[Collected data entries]
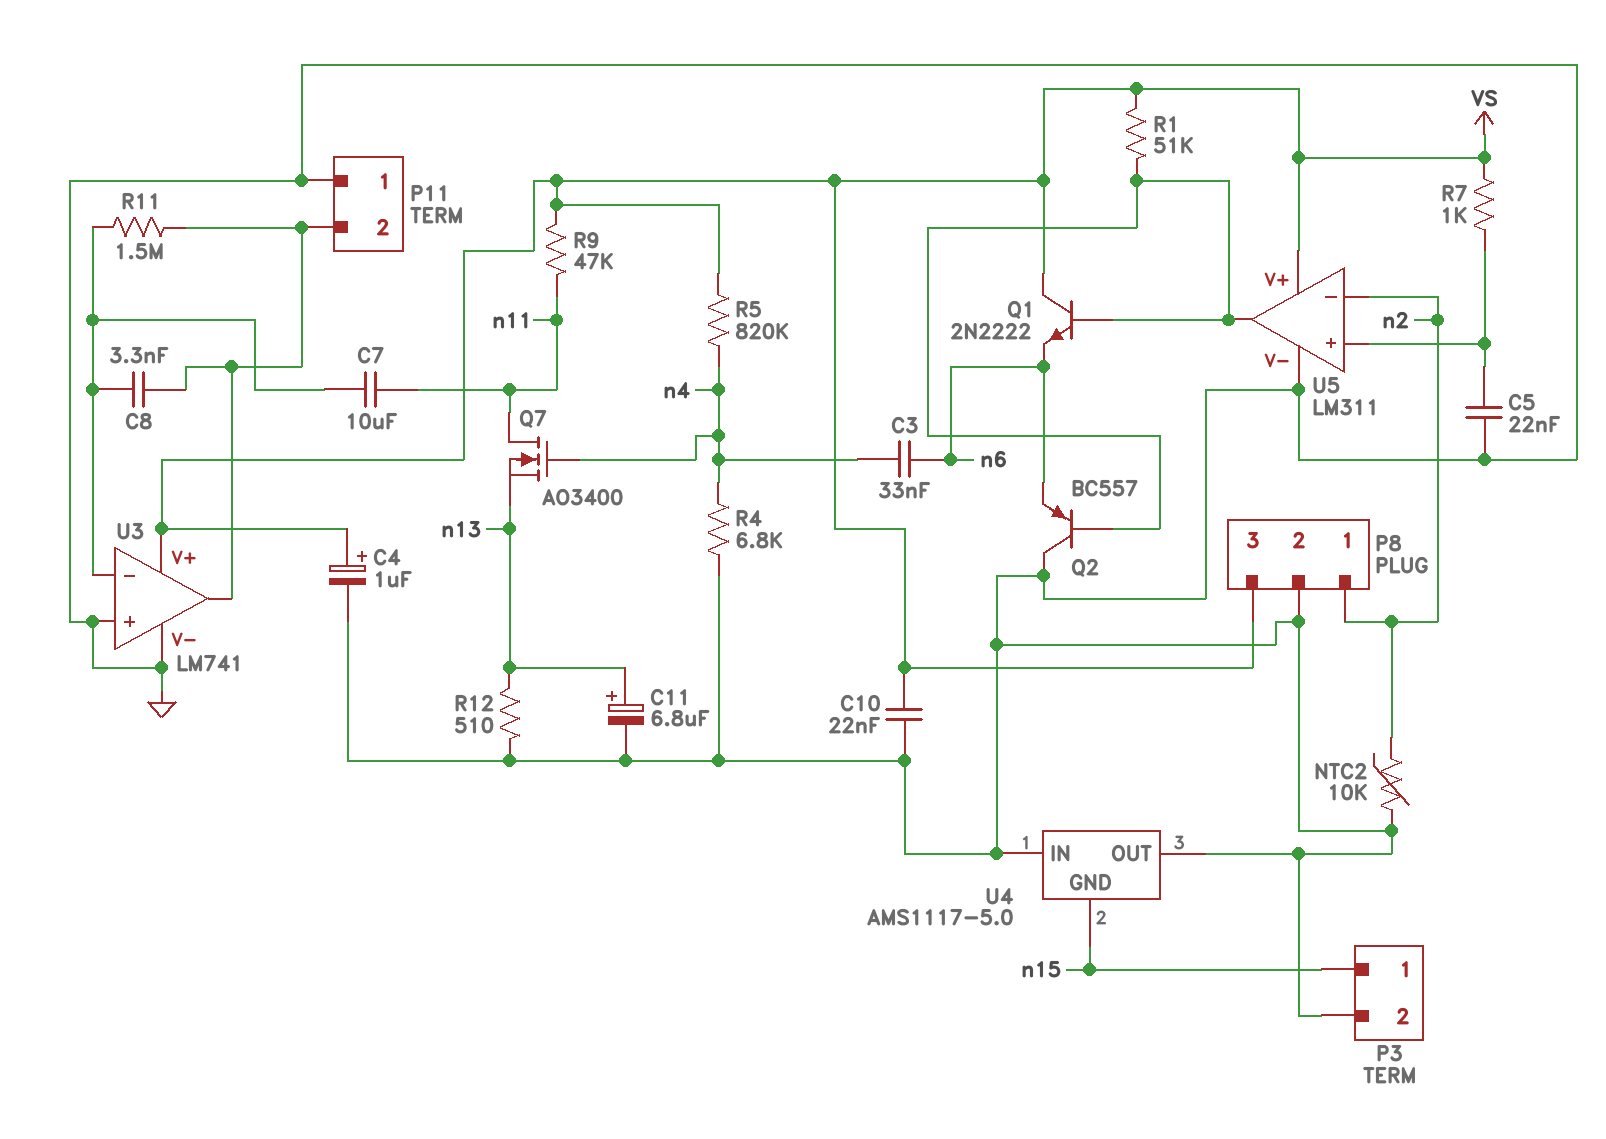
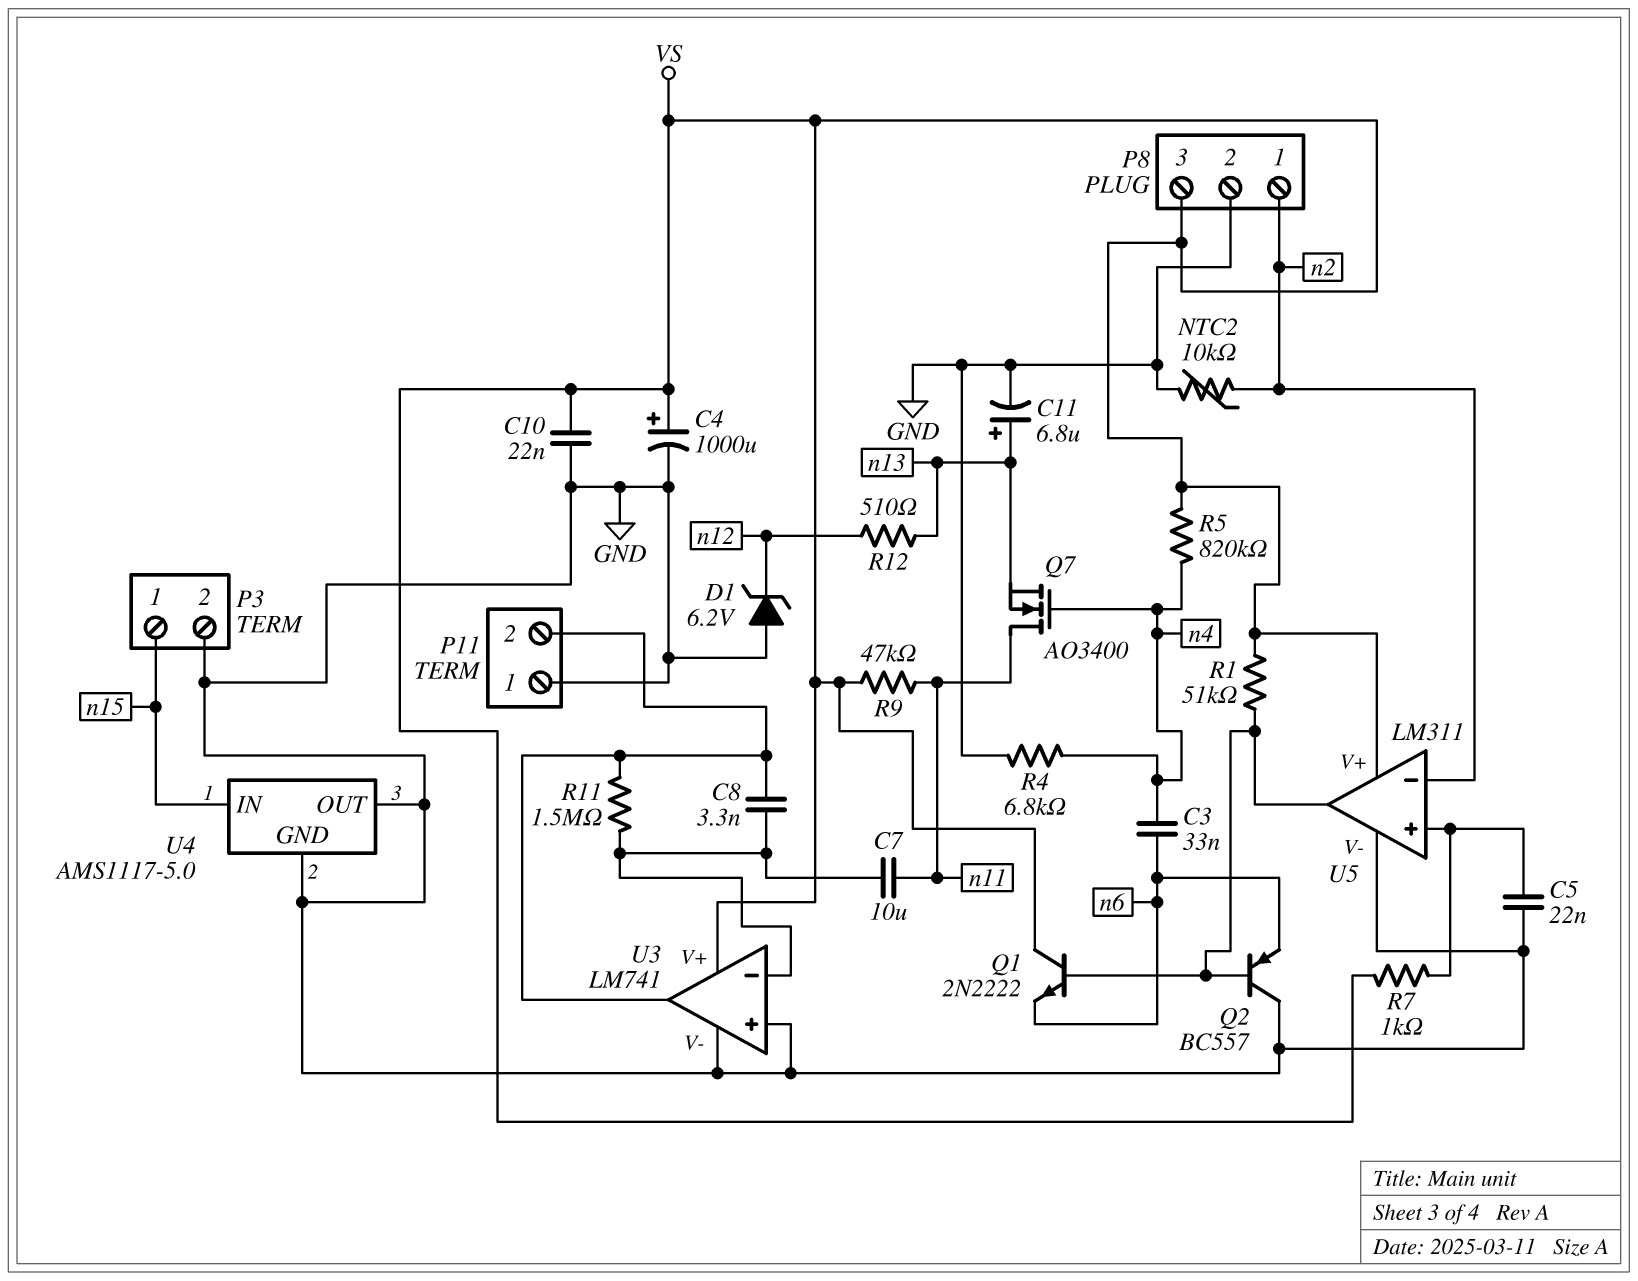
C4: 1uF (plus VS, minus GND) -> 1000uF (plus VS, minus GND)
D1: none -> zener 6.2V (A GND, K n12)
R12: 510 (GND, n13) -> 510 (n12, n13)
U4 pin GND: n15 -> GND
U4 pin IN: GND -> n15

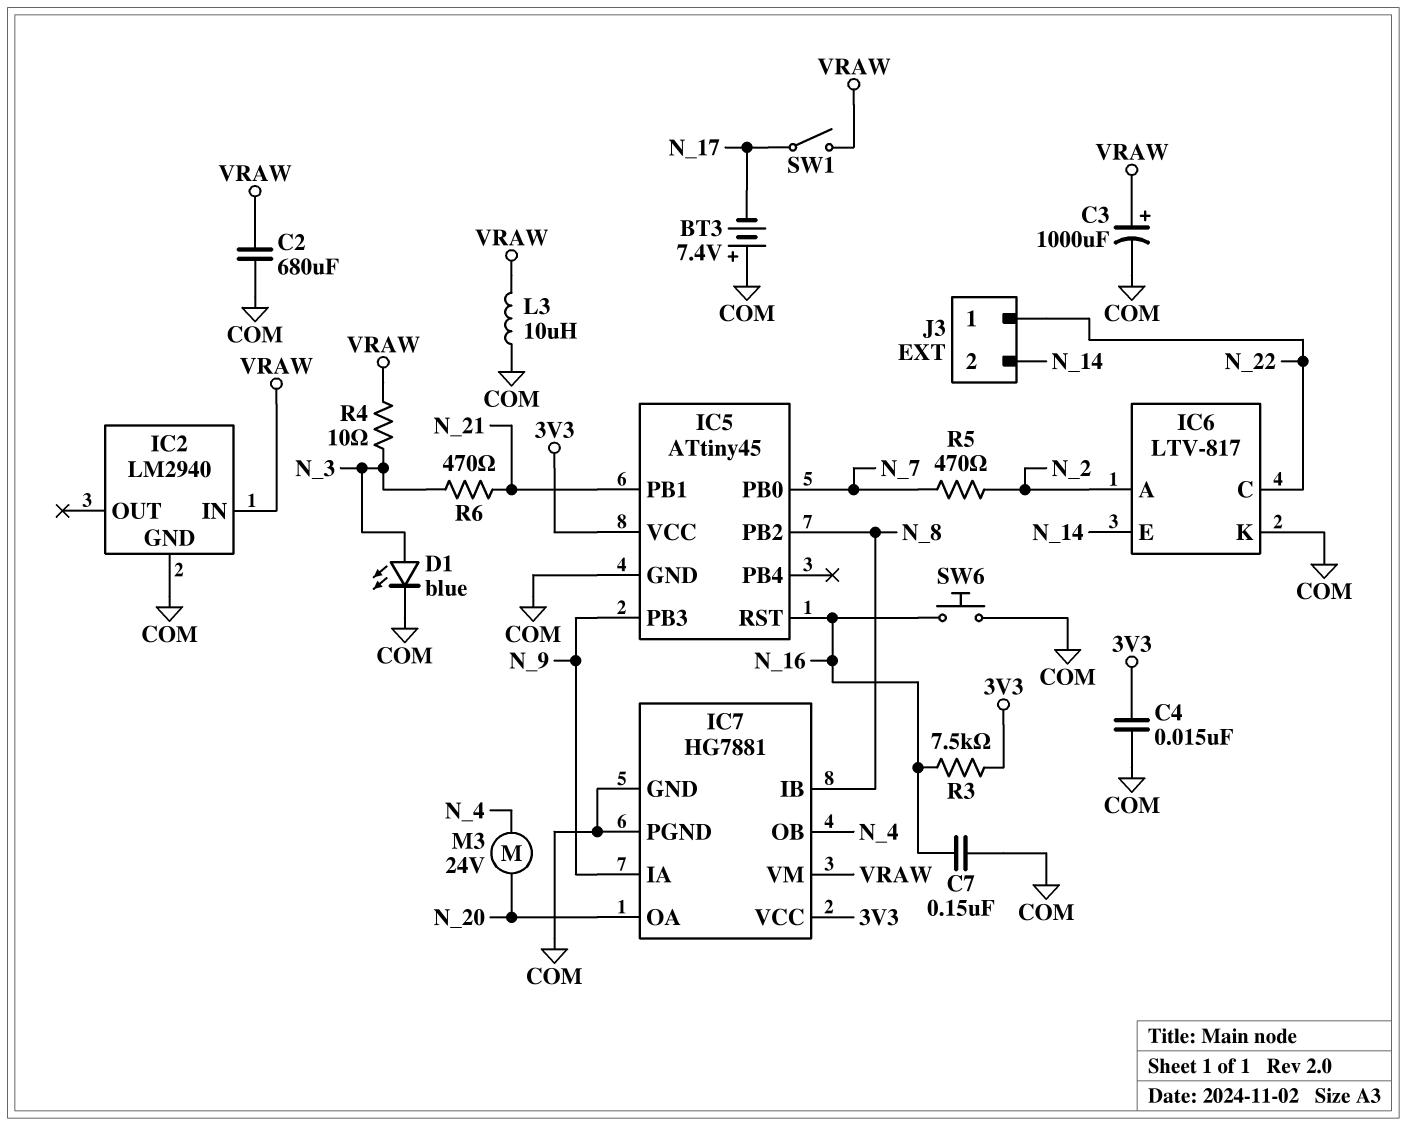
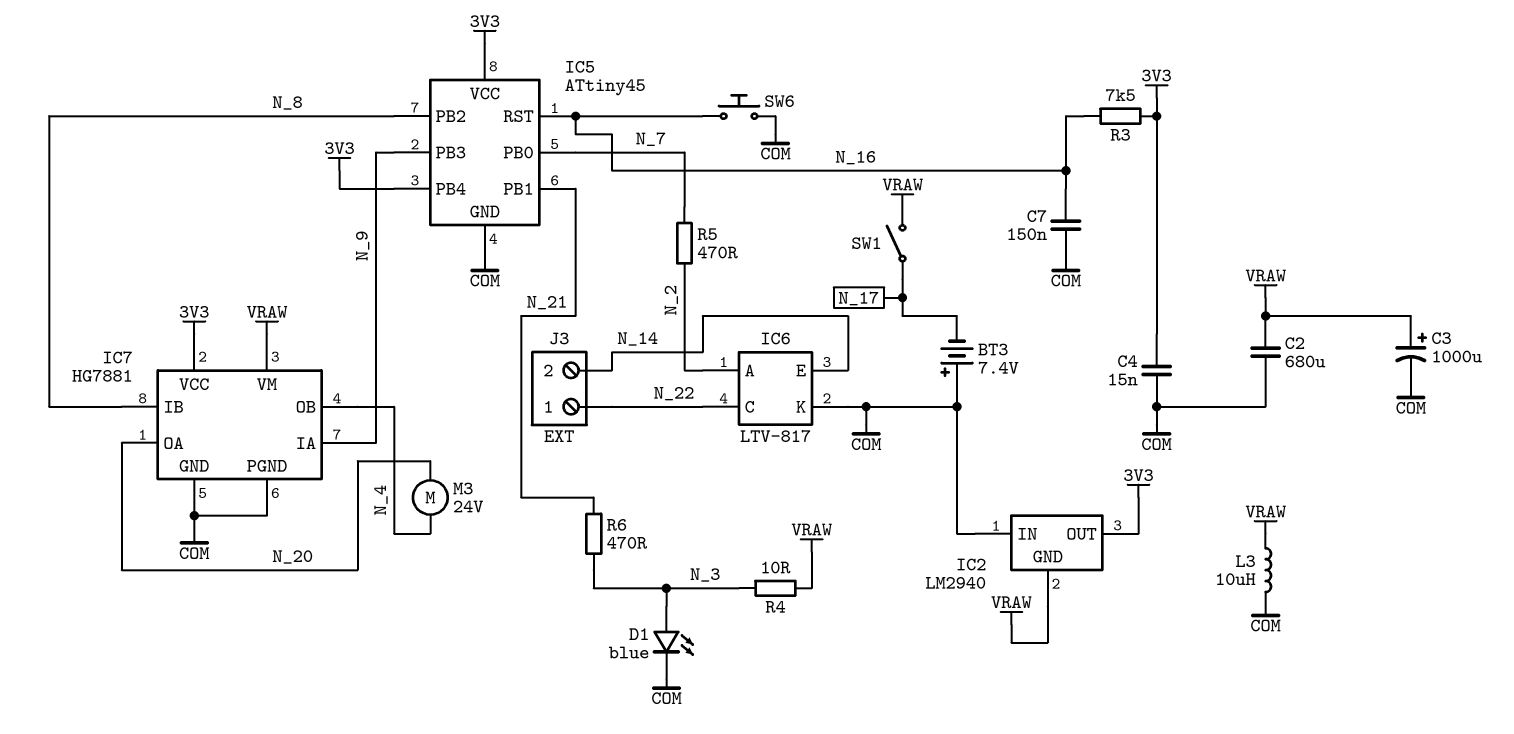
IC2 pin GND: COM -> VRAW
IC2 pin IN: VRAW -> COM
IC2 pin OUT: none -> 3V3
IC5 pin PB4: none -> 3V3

## What is being asked
An exact number is called for here: how many lines across the records contain the word "none". Nothing else belongs in the answer.

## Exercise output
3